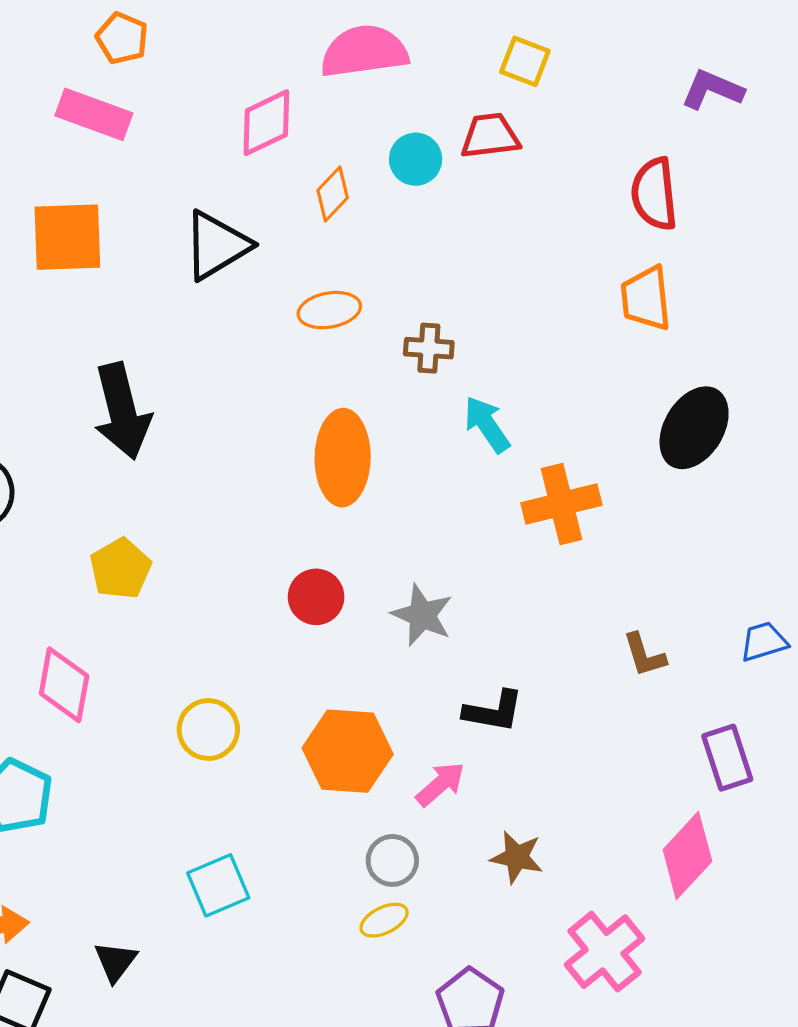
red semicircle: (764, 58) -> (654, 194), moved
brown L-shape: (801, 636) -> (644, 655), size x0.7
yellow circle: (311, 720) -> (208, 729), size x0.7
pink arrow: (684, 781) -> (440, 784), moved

==*==

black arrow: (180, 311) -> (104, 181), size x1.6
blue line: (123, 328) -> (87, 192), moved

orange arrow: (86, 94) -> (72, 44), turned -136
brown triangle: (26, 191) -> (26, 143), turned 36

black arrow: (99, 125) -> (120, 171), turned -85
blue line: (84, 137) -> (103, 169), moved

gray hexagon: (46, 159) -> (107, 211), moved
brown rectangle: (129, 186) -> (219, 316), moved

==*==

- [Instructions to follow]: Where a line of the records above holds the word "moved", copy that line.

- [Task output]:
red semicircle: (764, 58) -> (654, 194), moved
pink arrow: (684, 781) -> (440, 784), moved
blue line: (123, 328) -> (87, 192), moved
blue line: (84, 137) -> (103, 169), moved
gray hexagon: (46, 159) -> (107, 211), moved
brown rectangle: (129, 186) -> (219, 316), moved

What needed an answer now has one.